What this task involves: Take the lines from the head of the listing through the one bearing "(136, 164) = (249, 352): blue" and copy them exactly, leaving every picture out.

Data records:

_ _ _ _ _ _ _

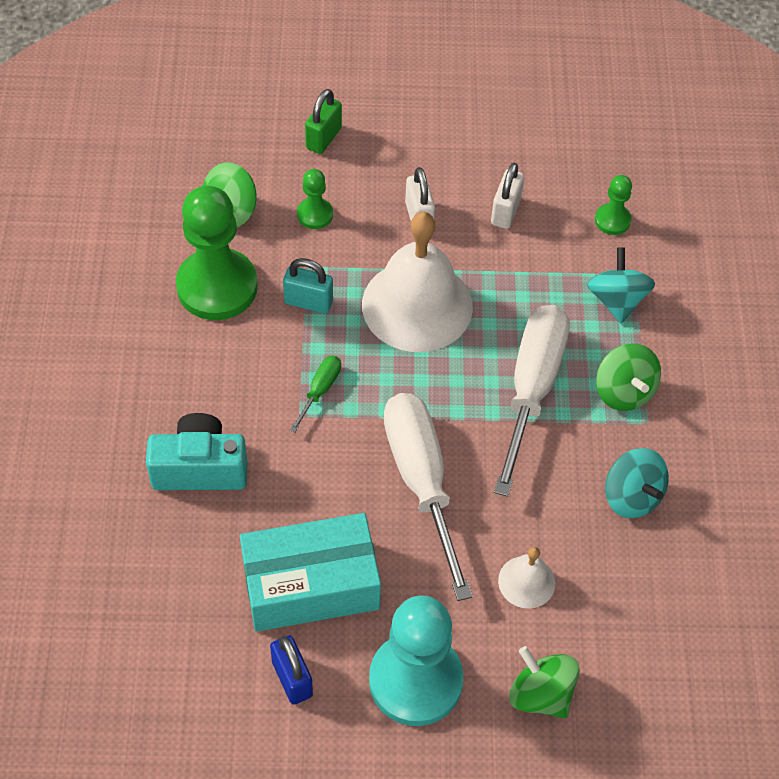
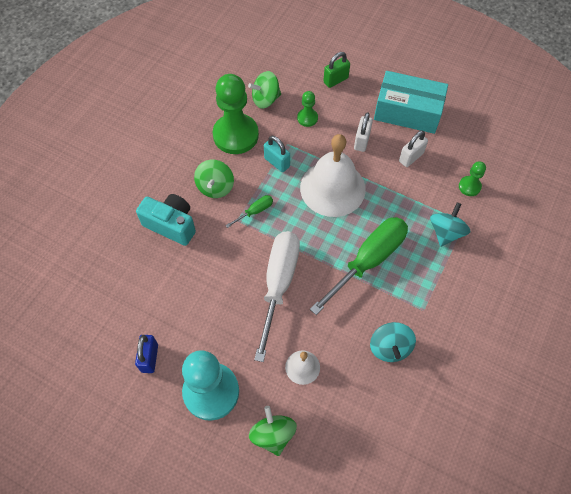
camera: 30 degrees right, 5 degrees up
(311, 585) = (189, 312): turquoise box -> turquoise box (407, 112)
(531, 389) = (368, 261): white screwdriver -> green screwdriver
(624, 391) = (420, 285): green spinning top -> green spinning top (215, 187)

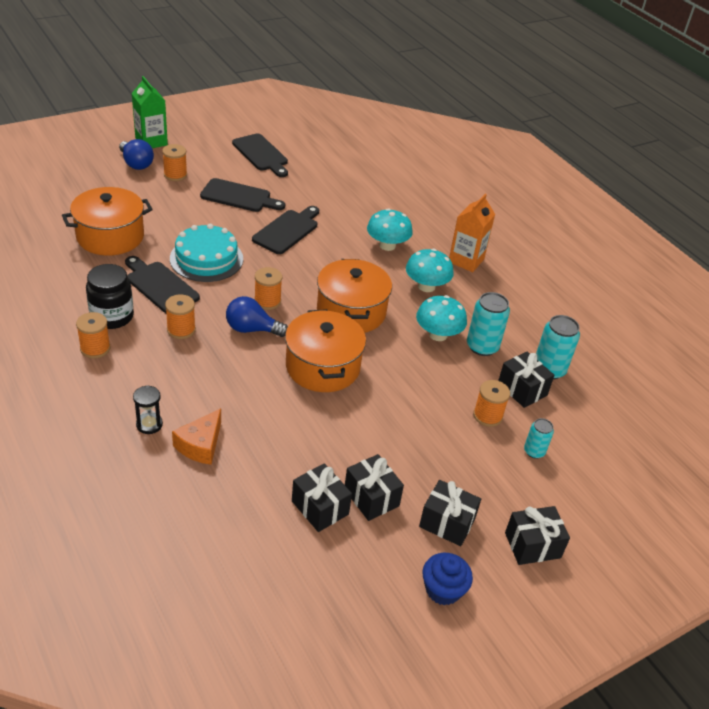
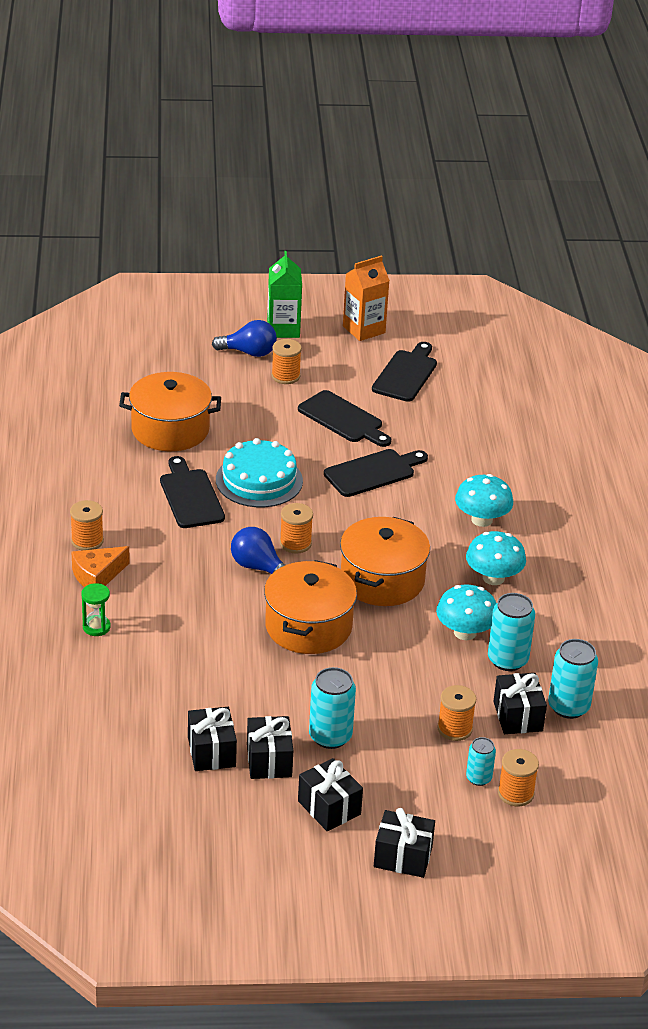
camera: 30 degrees right, 5 degrees down
(112, 316) = (122, 514): black jar -> none
(136, 164) = (249, 352): blue light bulb -> blue light bulb turned 75 degrees counterclockwise
(149, 424) = (96, 627): black hourglass -> green hourglass
(181, 330) = (184, 547): orange spool -> orange spool (515, 793)
(201, 445) = (133, 660): orange cheese -> orange cheese (97, 576)
(261, 154) = (406, 374): black cutting board -> black cutting board turned 150 degrees counterclockwise
(403, 457) = (330, 736): none -> turquoise can
(443, 589) = (280, 859): blue cupcake -> none
(466, 260) = (568, 562): orange carton -> orange carton (364, 329)

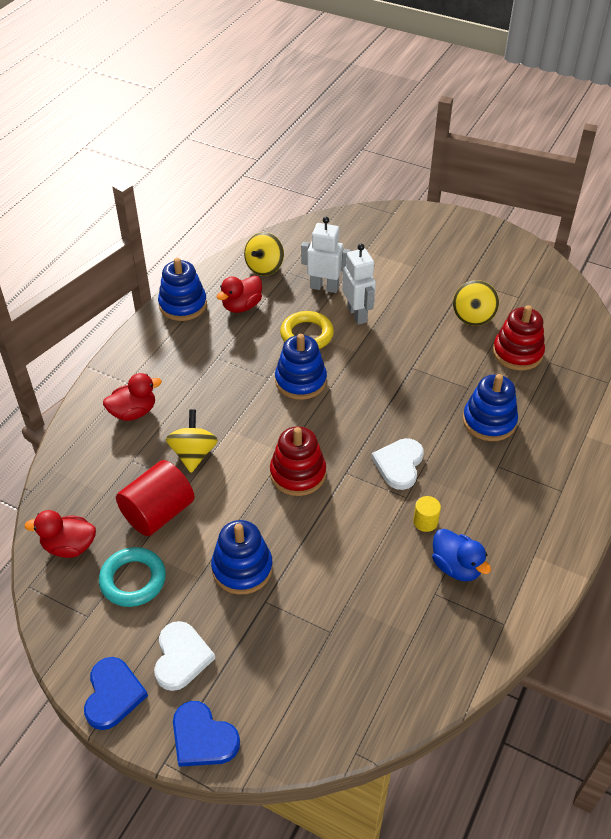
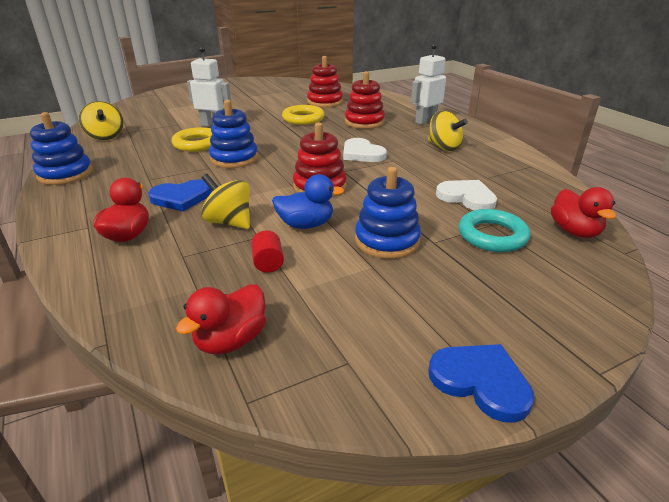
camera: 55 degrees left, 15 degrees down
(133, 580) = (332, 308): turquoise ring -> turquoise ring (492, 235)
(158, 513) = (268, 263): red cylinder -> red cylinder, size x0.47
(181, 657) = (462, 310): white heart -> white heart (467, 197)
(203, 738) = (576, 332): blue heart -> blue heart (181, 198)
(242, 306) = (121, 154): red duck -> red duck (574, 231)
(324, 287) = (169, 126): white robot -> white robot (425, 121)
(425, 521) = (421, 161): yellow cylinder -> none
(445, 366) = (303, 119): none -> yellow ring
(456, 567) = (470, 164): blue duck -> blue duck (306, 224)
(473, 316) = (278, 102): yellow spinning top -> yellow spinning top (444, 147)
(489, 421) = (364, 122): blue stacking toy -> red stacking toy

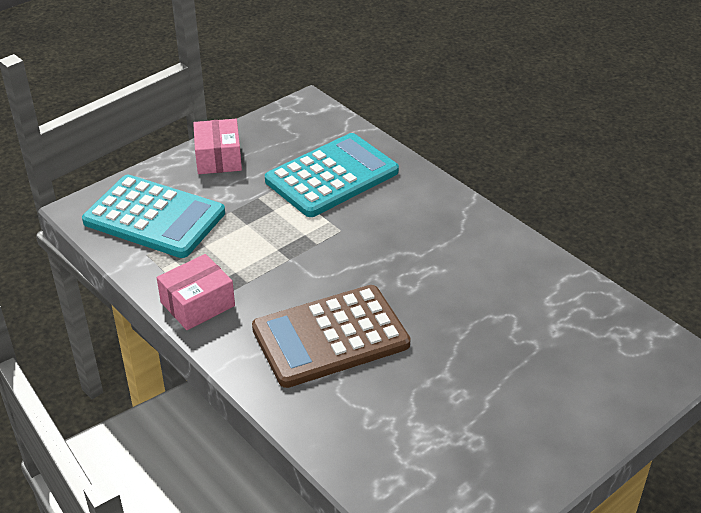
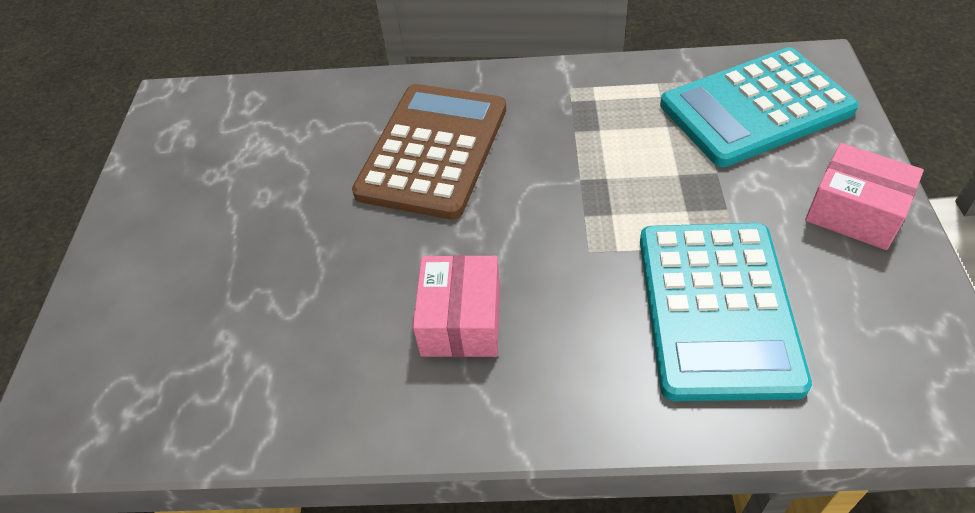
camera: 135 degrees right, 10 degrees up
(197, 304) = (576, 85): pink box -> pink box (461, 320)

_ _ _ _ _ _ _

Answer area:
camera: 30 degrees right, 5 degrees up
(311, 585) = (189, 312): turquoise box -> turquoise box (407, 112)
(531, 389) = (368, 261): white screwdriver -> green screwdriver
(624, 391) = (420, 285): green spinning top -> green spinning top (215, 187)

camera: 30 degrees right, 5 degrees down
(112, 316) = (122, 514): black jar -> none
(136, 164) = (249, 352): blue light bulb -> blue light bulb turned 75 degrees counterclockwise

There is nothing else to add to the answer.